* RAW DATA:
□ □ □ □

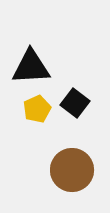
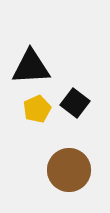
brown circle: moved 3 px left
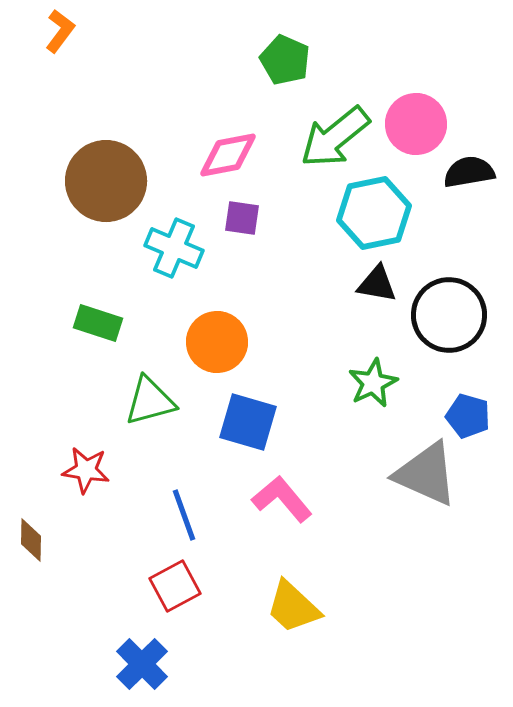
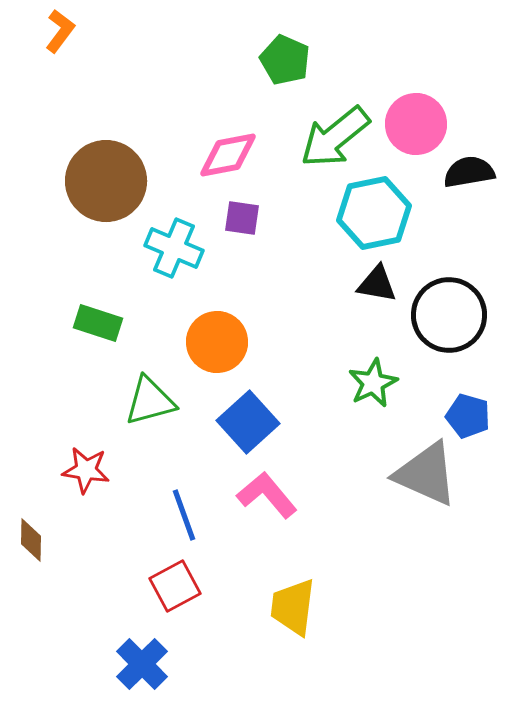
blue square: rotated 32 degrees clockwise
pink L-shape: moved 15 px left, 4 px up
yellow trapezoid: rotated 54 degrees clockwise
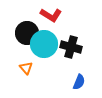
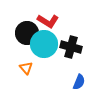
red L-shape: moved 3 px left, 6 px down
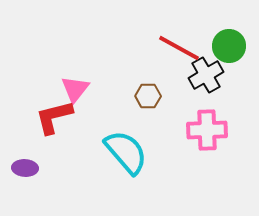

□ □ □ □

* WORK INSTRUCTION: Please copy, exactly as written, the lines from the one that contains "pink L-shape: moved 15 px left, 4 px up" through the end of the records, both ends included. Do not include the pictures.

* WRITTEN REPLY:
pink L-shape: moved 15 px left, 4 px up
yellow trapezoid: rotated 54 degrees clockwise
red L-shape: moved 3 px left, 6 px down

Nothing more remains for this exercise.